→ **Your task**
A word-for-word copy of the data, pictures excluded, is what this task asks for.

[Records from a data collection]
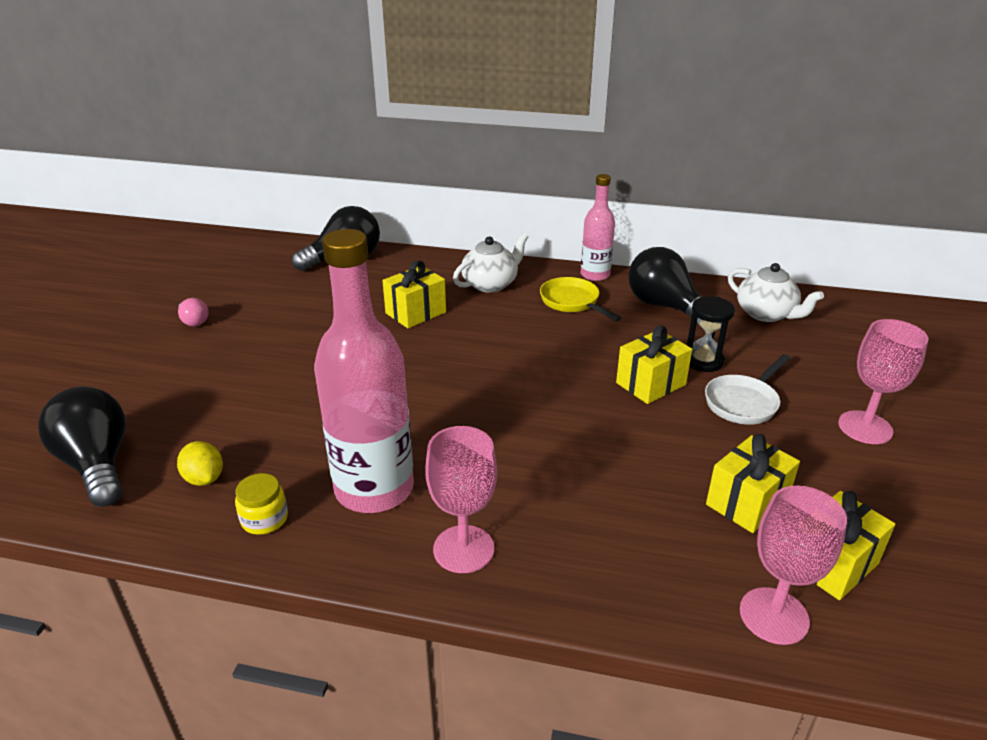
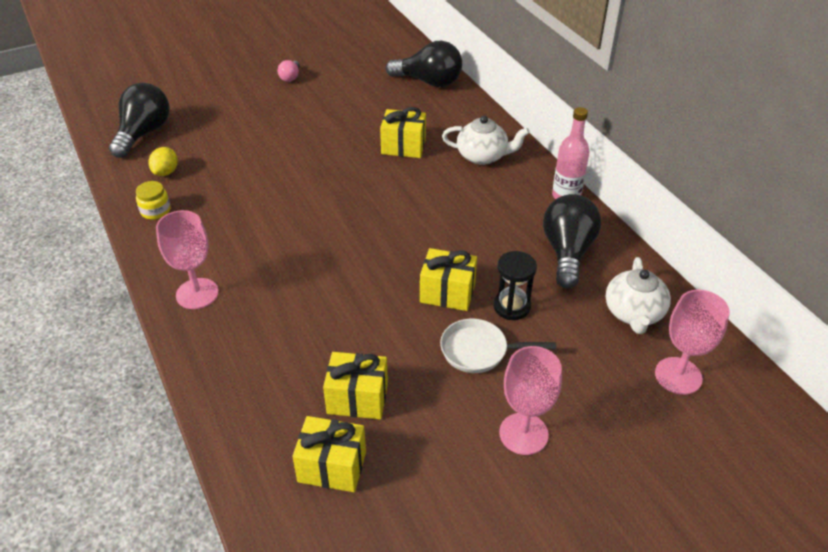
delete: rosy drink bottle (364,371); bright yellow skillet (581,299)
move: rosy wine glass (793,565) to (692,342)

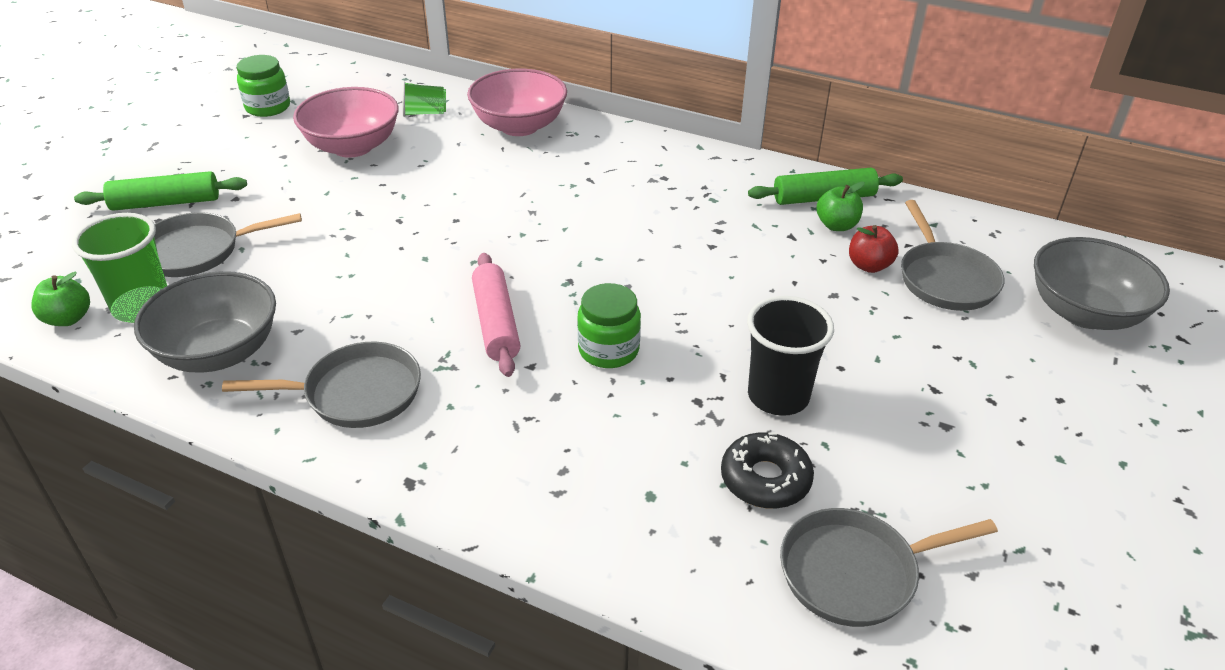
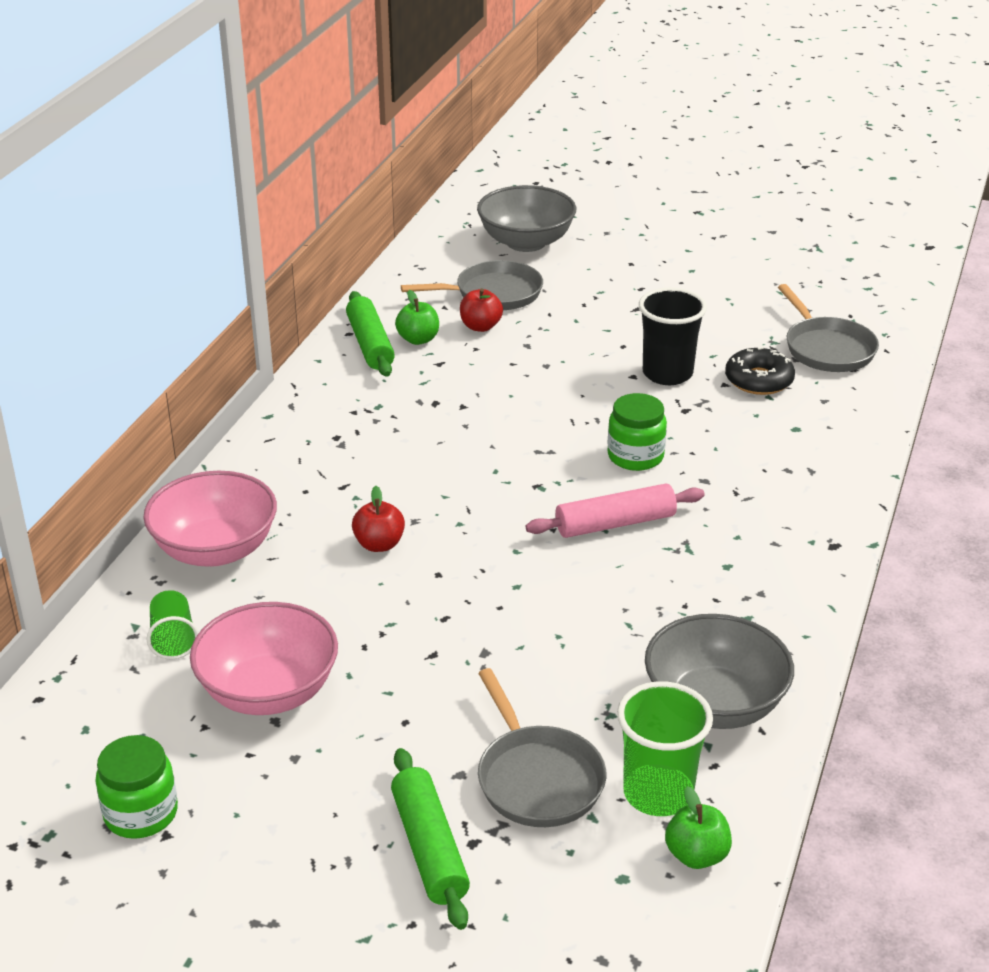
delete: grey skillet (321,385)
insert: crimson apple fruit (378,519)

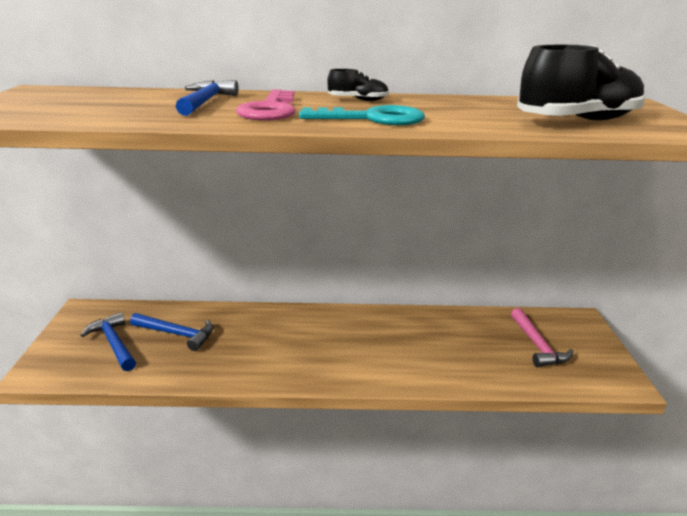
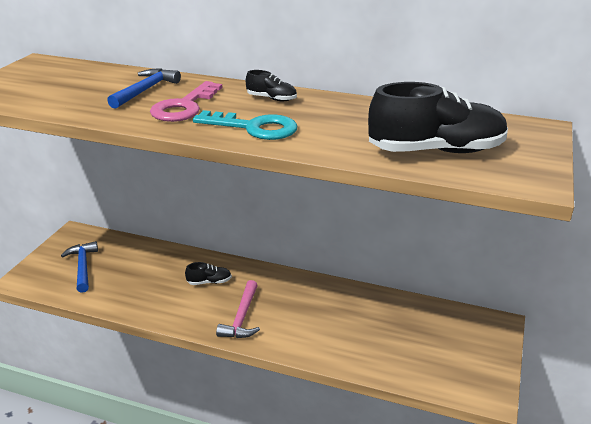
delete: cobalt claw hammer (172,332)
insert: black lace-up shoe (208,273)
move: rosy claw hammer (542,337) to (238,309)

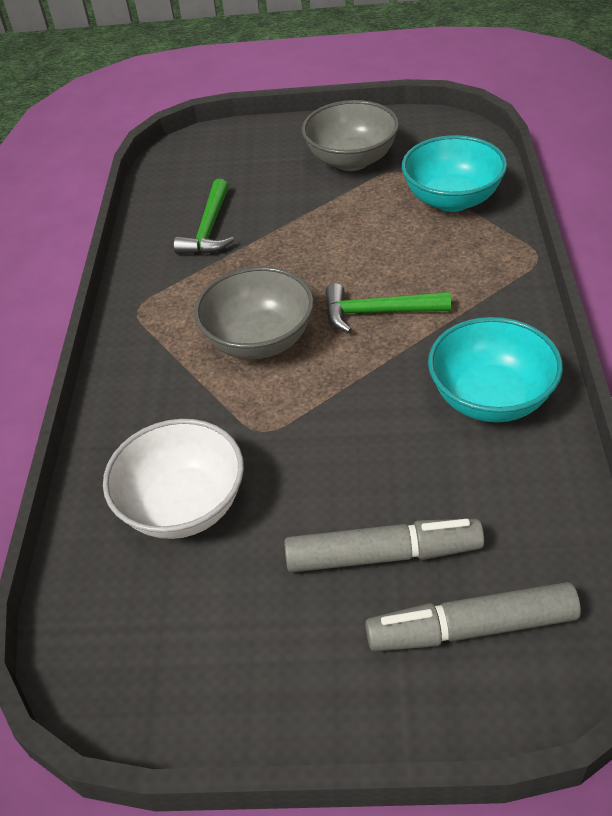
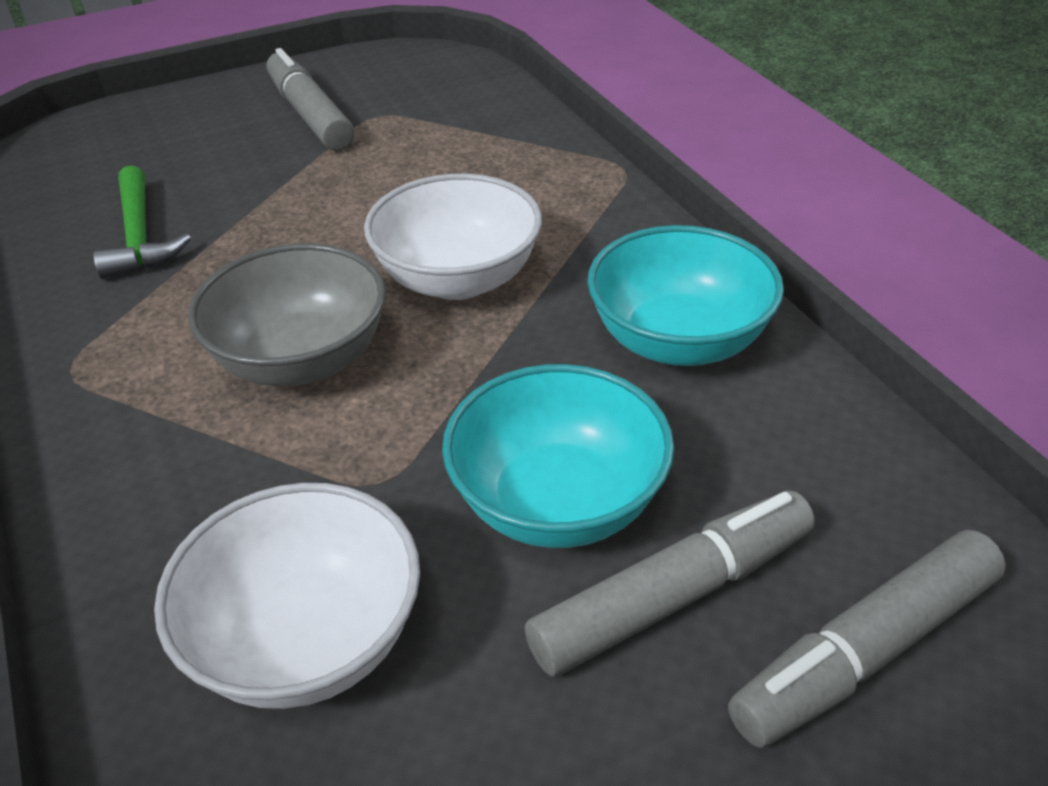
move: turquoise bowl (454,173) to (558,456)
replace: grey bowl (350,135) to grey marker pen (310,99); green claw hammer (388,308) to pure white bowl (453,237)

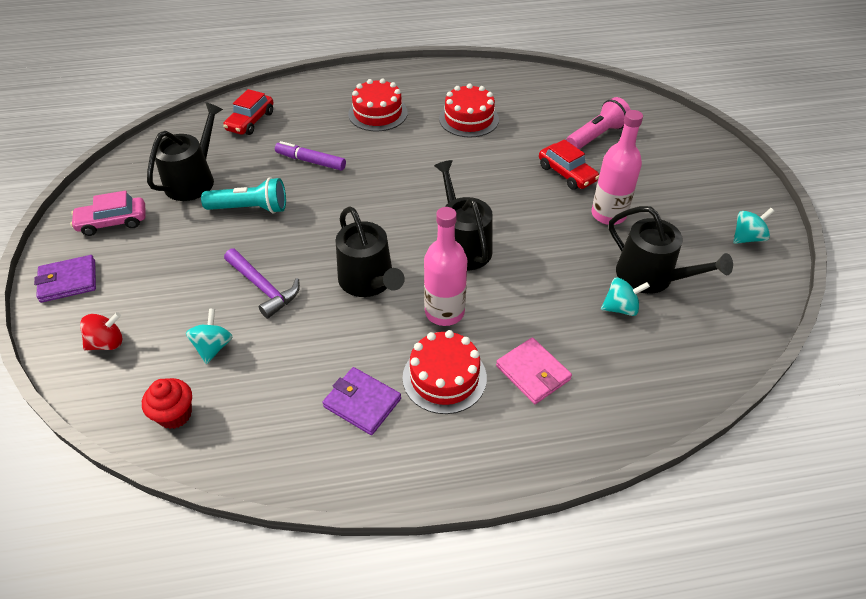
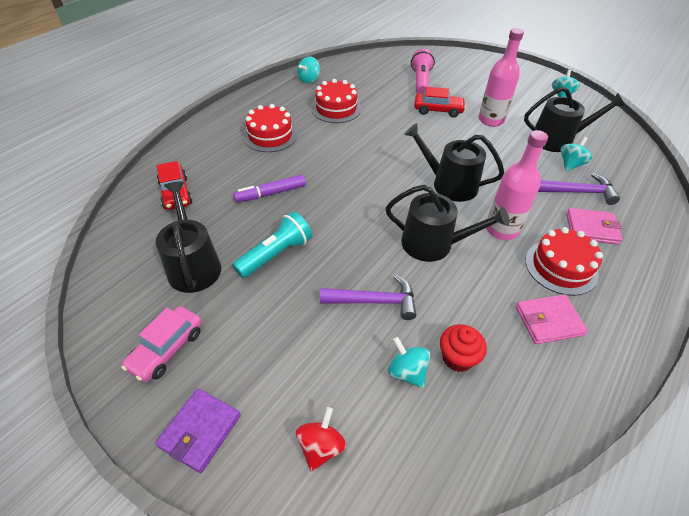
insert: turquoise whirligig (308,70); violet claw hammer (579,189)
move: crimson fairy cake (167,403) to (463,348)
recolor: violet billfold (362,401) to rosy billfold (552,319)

→ **Result for this task**
delete: rosy drink bottle (364,371); bright yellow skillet (581,299)
move: rosy wine glass (793,565) to (692,342)

delete: grey skillet (321,385)
insert: crimson apple fruit (378,519)

delete: cobalt claw hammer (172,332)
insert: black lace-up shoe (208,273)
move: rosy claw hammer (542,337) to (238,309)

move: turquoise bowl (454,173) to (558,456)
replace: grey bowl (350,135) to grey marker pen (310,99); green claw hammer (388,308) to pure white bowl (453,237)

insert: turquoise whirligig (308,70); violet claw hammer (579,189)
move: crimson fairy cake (167,403) to (463,348)
recolor: violet billfold (362,401) to rosy billfold (552,319)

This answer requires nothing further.